#### Extracted entries:
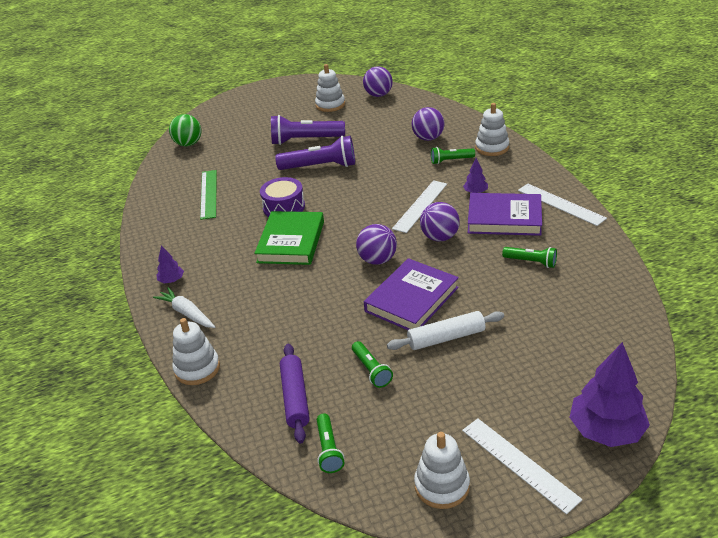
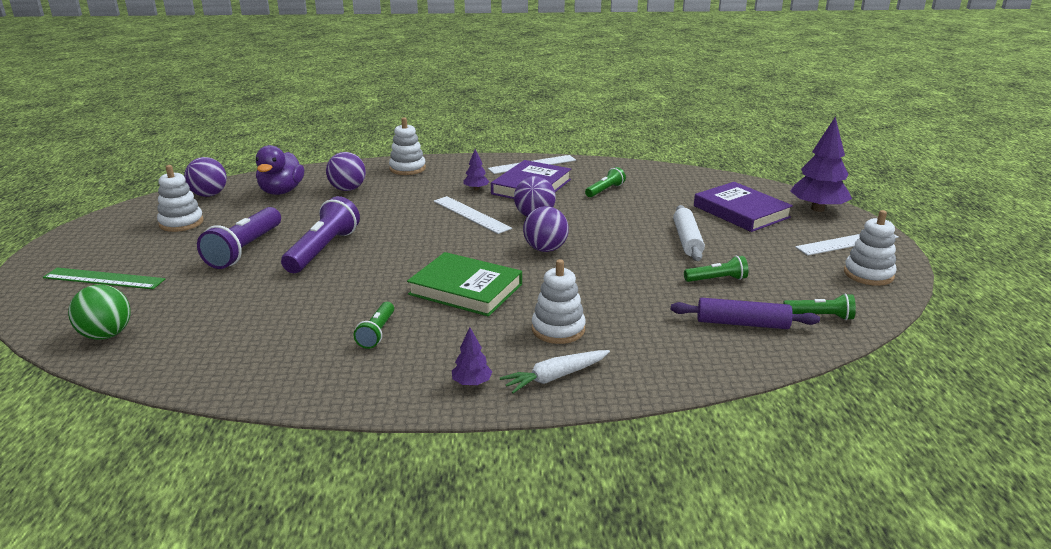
camera: 75 degrees left, 10 degrees down
white stacking toy [172,318,220,385] -> white stacking toy moved to [532,259,586,344]
green ruler [200,170,217,220] -> green ruler moved to [43,268,165,289]
purple drum [260,177,305,217] -> none
purple book [364,258,459,330] -> purple book moved to [694,182,793,232]
green flashlight [431,147,475,164] -> green flashlight moved to [353,302,394,349]
none -> purple duck [256,145,304,195]

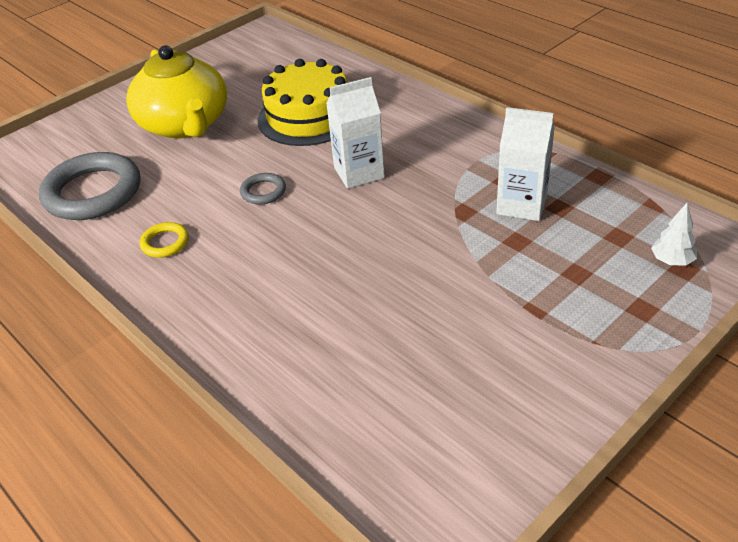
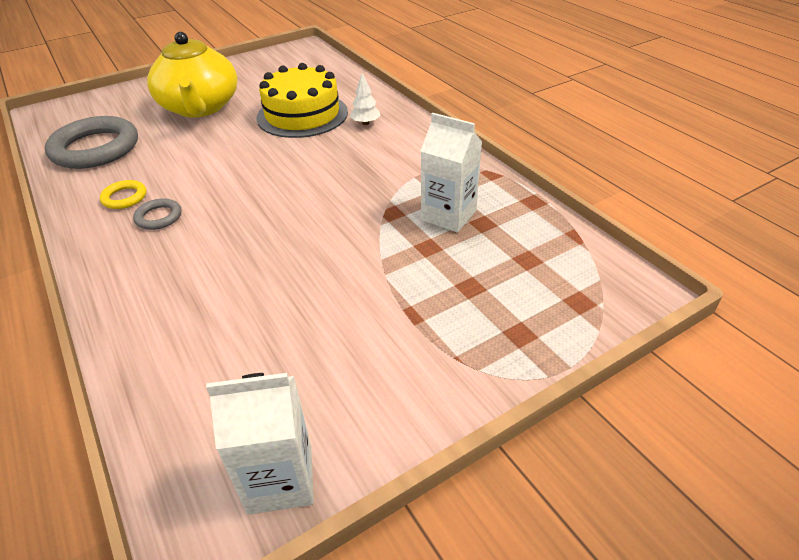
camera: 10 degrees right, 0 degrees up
grey ring [240,173,286,205] -> grey ring moved to [133,198,182,230]
white carton [326,77,385,189] -> white carton moved to [206,373,314,515]
white tree [651,203,697,266] -> white tree moved to [350,73,380,125]

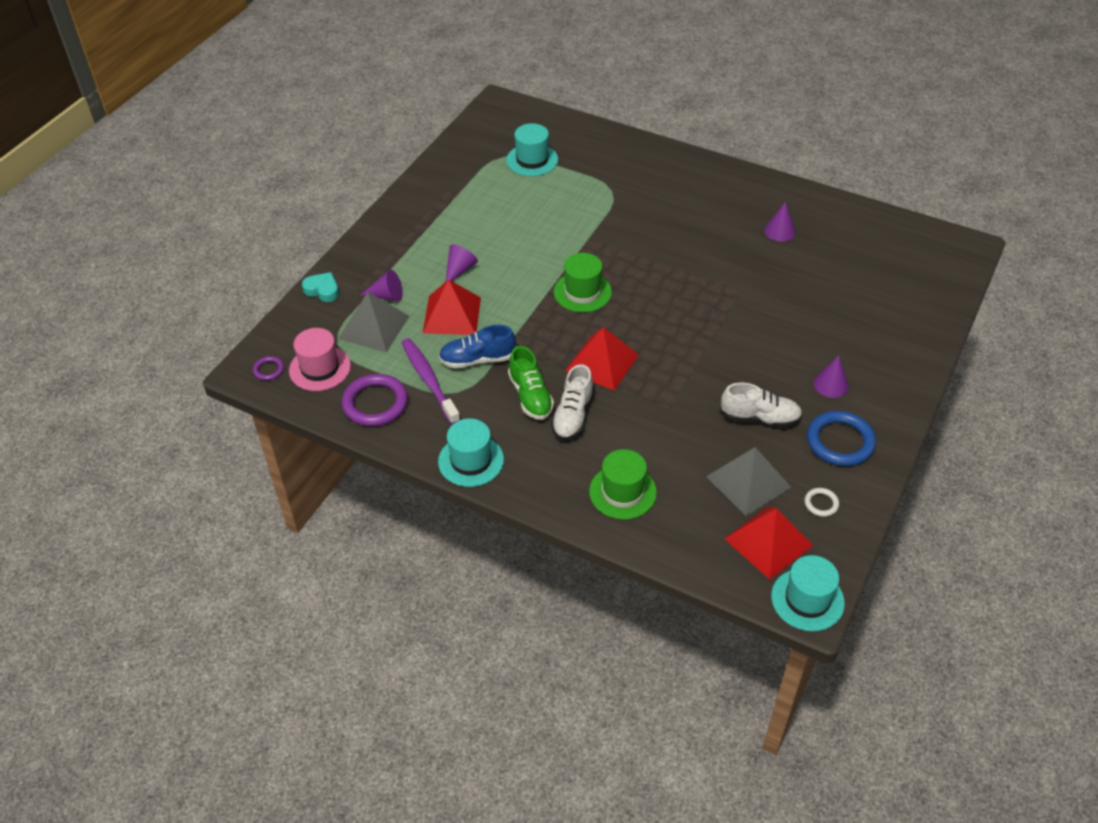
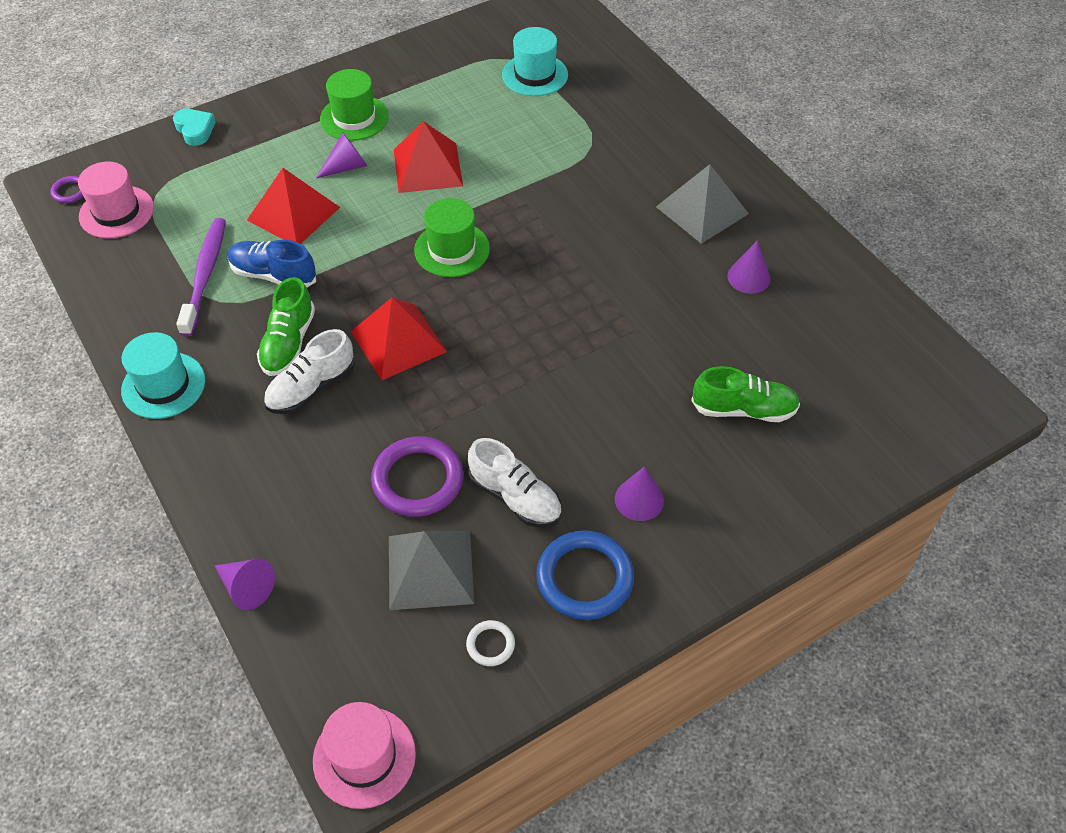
camera: 30 degrees right, 5 degrees up
grey pyramid [338,292,409,352] -> grey pyramid moved to [656,164,749,244]
purple ring [342,374,408,426] -> purple ring moved to [371,437,463,517]
purple cone [360,270,403,302] -> purple cone moved to [214,559,275,610]
green hat [589,449,657,520] -> green hat moved to [320,69,389,141]
red pyramid [724,507,813,580] -> red pyramid moved to [394,121,463,193]
turquoise hat [771,555,845,631] -> pink hat [313,702,416,809]
none -> green shoe [691,366,800,422]

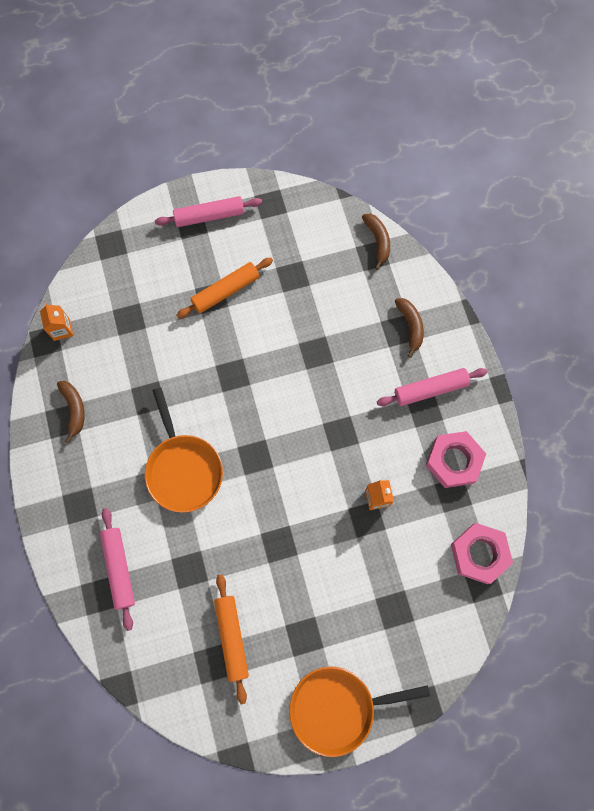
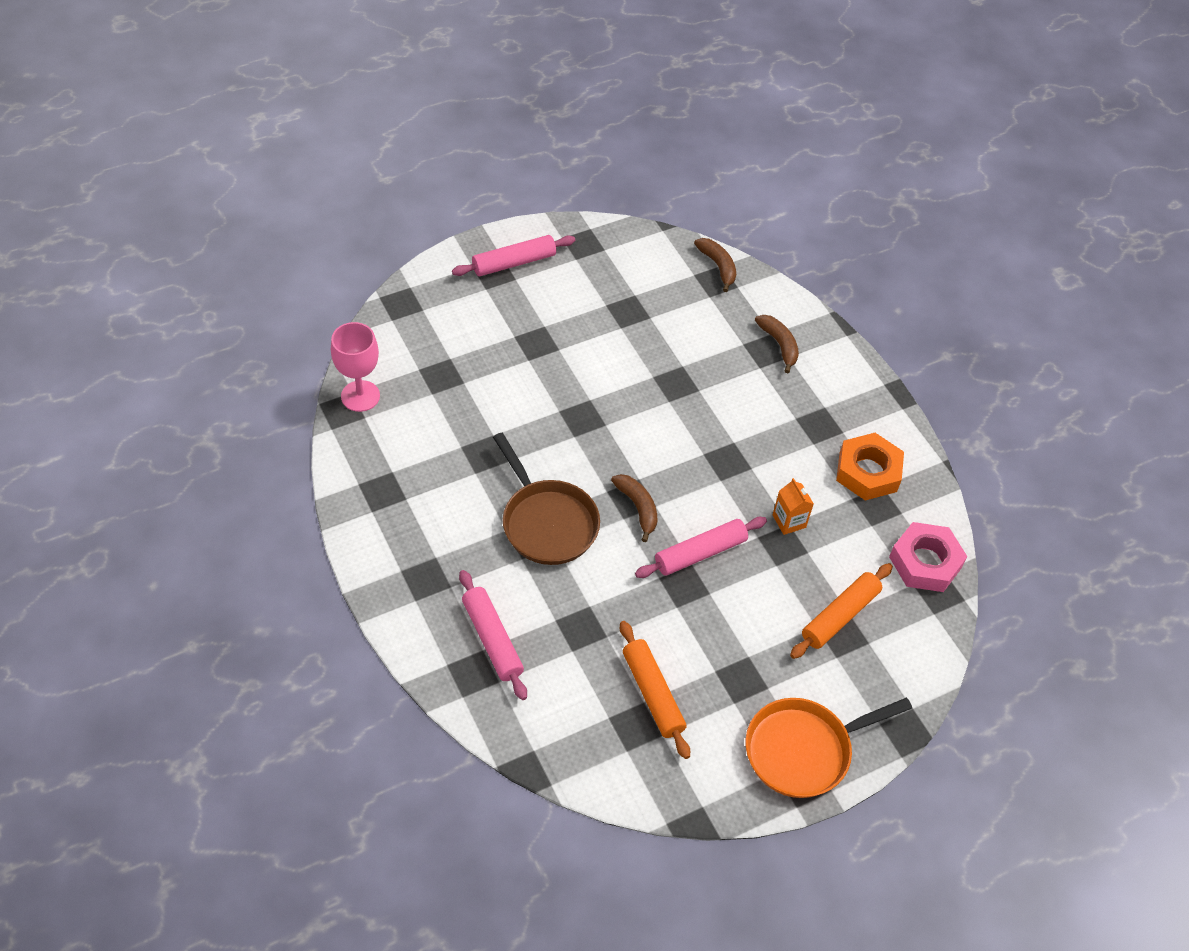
camera: 15 degrees left, 20 degrees down
orange carton [40,303,73,341] -> pink goblet [331,322,380,412]
brown banana [57,381,85,443] -> brown banana moved to [611,474,657,542]
orange pan [145,387,223,513] -> brown pan [493,433,600,565]
orange rolling pin [177,258,273,318] -> orange rolling pin moved to [790,563,893,659]
pink rolling pin [377,368,488,406] -> pink rolling pin moved to [635,517,767,578]
pink nut [426,431,486,488] -> orange nut [836,433,904,501]

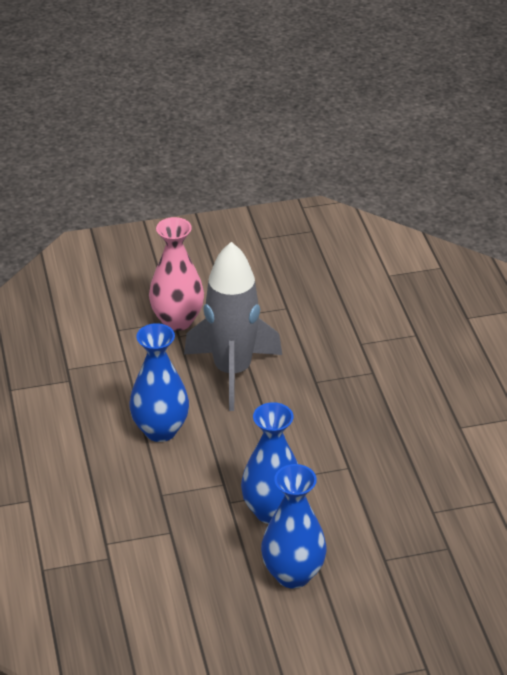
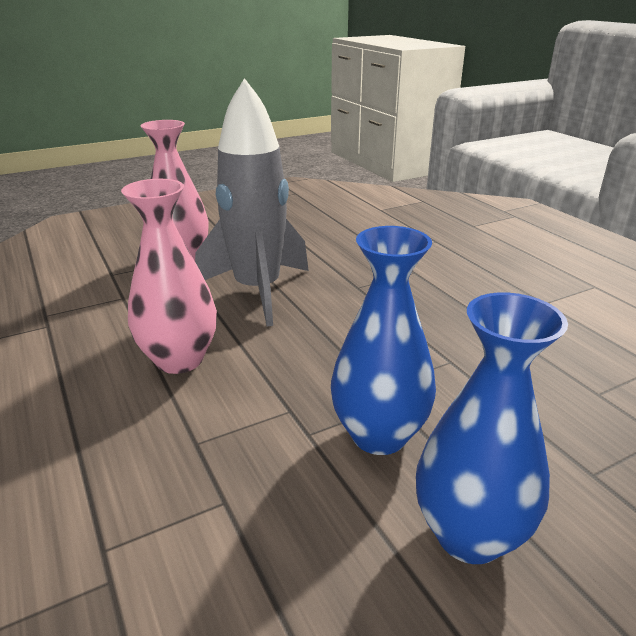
camera: 15 degrees left, 10 degrees down
blue vase [130,323,189,442] -> pink vase [121,179,217,374]

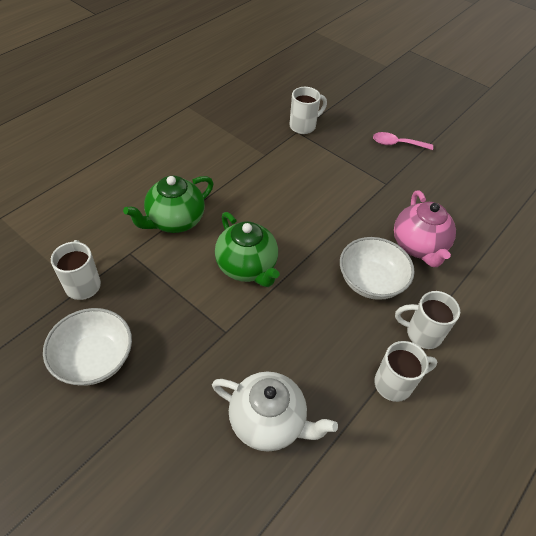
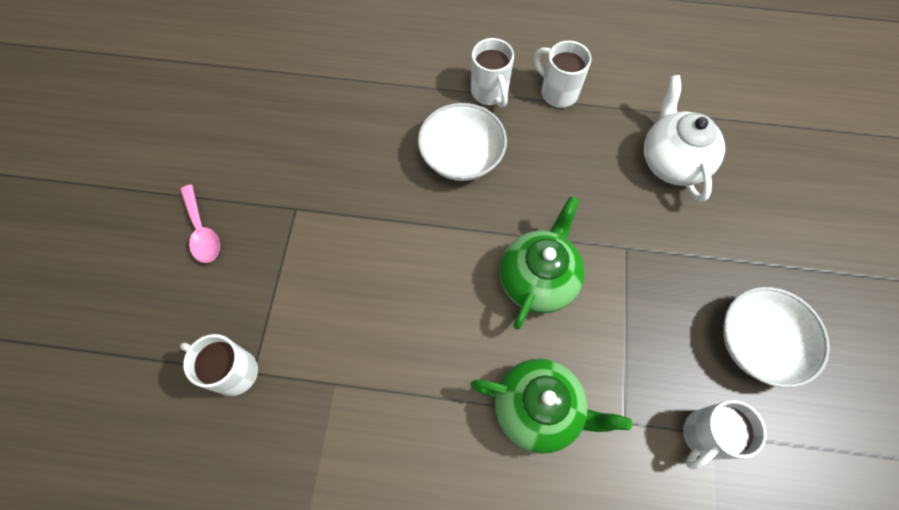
camera: 120 degrees left, 15 degrees up
pink teapot [394,190,456,267] -> none

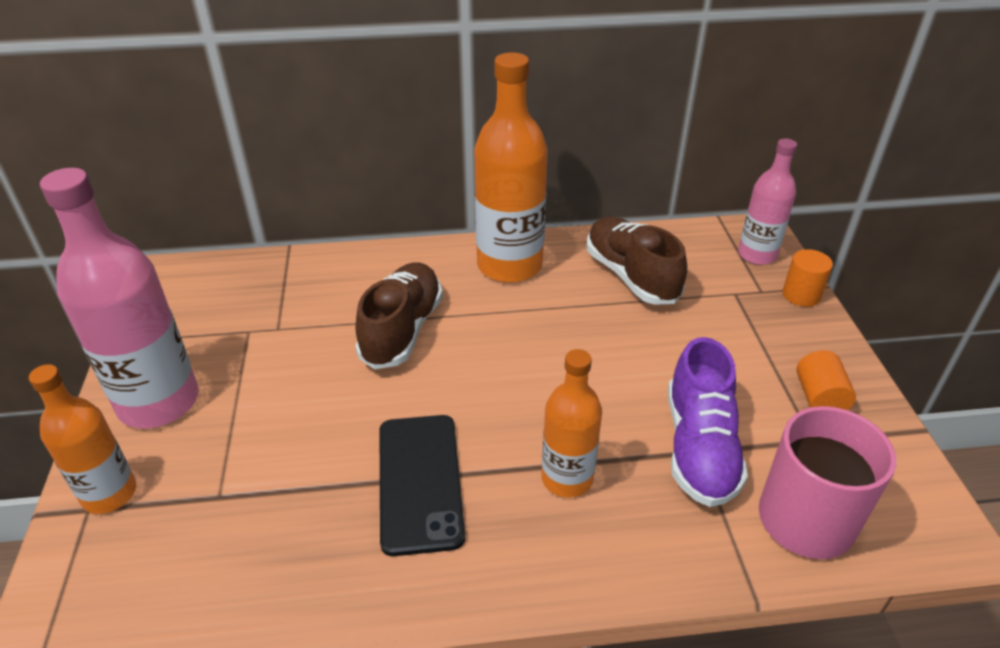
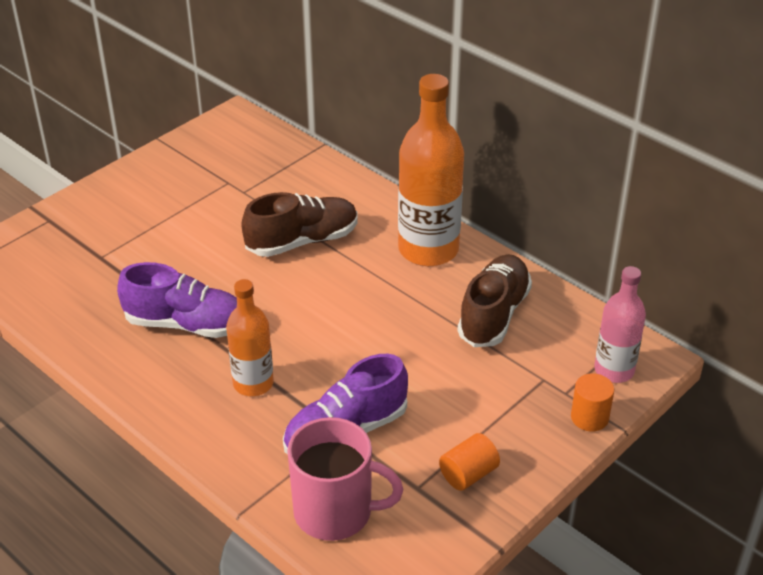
camera: 50 degrees right, 0 degrees up
orange bottle [29,364,136,514] -> none
pink bottle [40,168,199,428] -> none
black phone [380,415,465,556] -> purple shoe [117,262,237,338]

#### Exercise brief:
A word-for-word copy of all the data is required, minus the pictures.

#### Reply:
camera: 75 degrees left, 10 degrees down
white stacking toy [172,318,220,385] -> white stacking toy moved to [532,259,586,344]
green ruler [200,170,217,220] -> green ruler moved to [43,268,165,289]
purple drum [260,177,305,217] -> none
purple book [364,258,459,330] -> purple book moved to [694,182,793,232]
green flashlight [431,147,475,164] -> green flashlight moved to [353,302,394,349]
none -> purple duck [256,145,304,195]

camera: 10 degrees right, 0 degrees up
grey ring [240,173,286,205] -> grey ring moved to [133,198,182,230]
white carton [326,77,385,189] -> white carton moved to [206,373,314,515]
white tree [651,203,697,266] -> white tree moved to [350,73,380,125]

camera: 30 degrees right, 5 degrees up
grey pyramid [338,292,409,352] -> grey pyramid moved to [656,164,749,244]
purple ring [342,374,408,426] -> purple ring moved to [371,437,463,517]
purple cone [360,270,403,302] -> purple cone moved to [214,559,275,610]
green hat [589,449,657,520] -> green hat moved to [320,69,389,141]
red pyramid [724,507,813,580] -> red pyramid moved to [394,121,463,193]
turquoise hat [771,555,845,631] -> pink hat [313,702,416,809]
none -> green shoe [691,366,800,422]

camera: 15 degrees left, 20 degrees down
orange carton [40,303,73,341] -> pink goblet [331,322,380,412]
brown banana [57,381,85,443] -> brown banana moved to [611,474,657,542]
orange pan [145,387,223,513] -> brown pan [493,433,600,565]
orange rolling pin [177,258,273,318] -> orange rolling pin moved to [790,563,893,659]
pink rolling pin [377,368,488,406] -> pink rolling pin moved to [635,517,767,578]
pink nut [426,431,486,488] -> orange nut [836,433,904,501]

camera: 15 degrees left, 10 degrees down
blue vase [130,323,189,442] -> pink vase [121,179,217,374]

camera: 120 degrees left, 15 degrees up
pink teapot [394,190,456,267] -> none

camera: 50 degrees right, 0 degrees up
orange bottle [29,364,136,514] -> none
pink bottle [40,168,199,428] -> none
black phone [380,415,465,556] -> purple shoe [117,262,237,338]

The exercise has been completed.